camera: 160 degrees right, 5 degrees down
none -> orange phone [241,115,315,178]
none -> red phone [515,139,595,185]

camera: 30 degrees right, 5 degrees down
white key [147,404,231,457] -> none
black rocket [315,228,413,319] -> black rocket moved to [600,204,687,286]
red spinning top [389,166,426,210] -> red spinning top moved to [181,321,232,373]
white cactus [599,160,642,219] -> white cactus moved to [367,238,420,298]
---
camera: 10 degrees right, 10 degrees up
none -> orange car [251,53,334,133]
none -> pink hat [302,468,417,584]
* * *
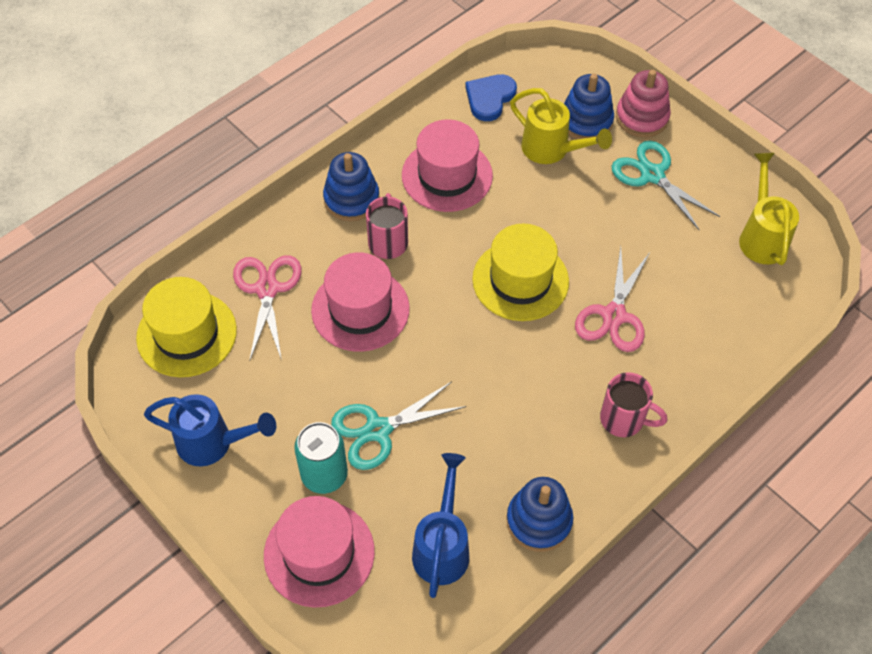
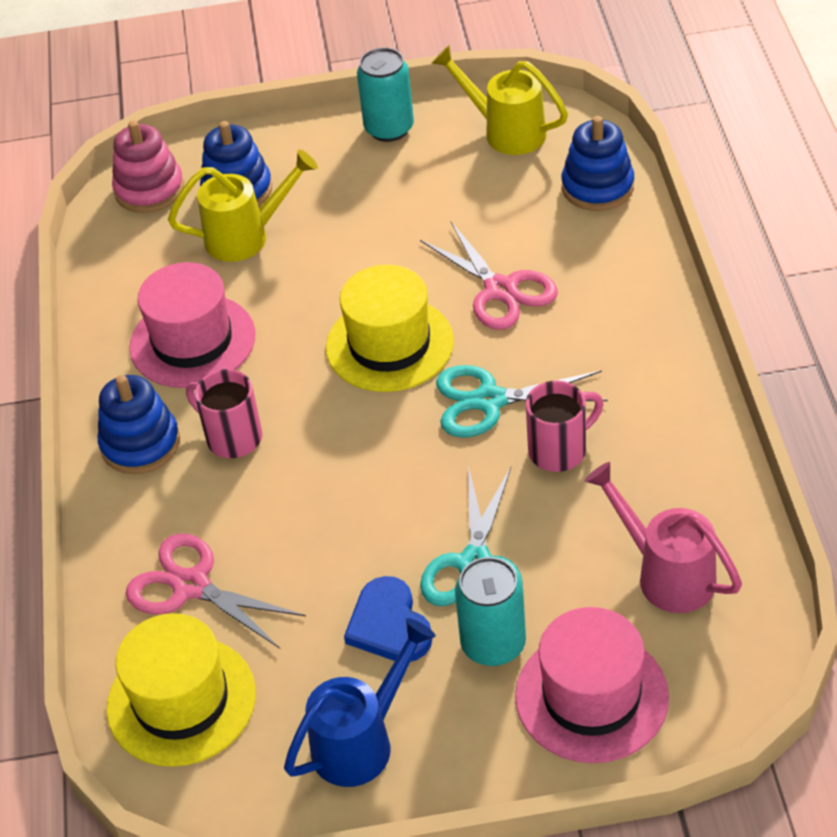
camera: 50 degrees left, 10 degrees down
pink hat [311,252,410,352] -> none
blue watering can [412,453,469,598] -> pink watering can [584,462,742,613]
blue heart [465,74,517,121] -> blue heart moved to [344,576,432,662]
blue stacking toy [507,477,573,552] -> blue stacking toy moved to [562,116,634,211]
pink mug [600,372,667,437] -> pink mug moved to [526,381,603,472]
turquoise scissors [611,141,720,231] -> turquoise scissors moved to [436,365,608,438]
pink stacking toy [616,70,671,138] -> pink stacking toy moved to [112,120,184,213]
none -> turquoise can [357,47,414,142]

**Exercise objective:**
Give only the count of lines in this material that contain the string "turquoise".

**Solution:**
2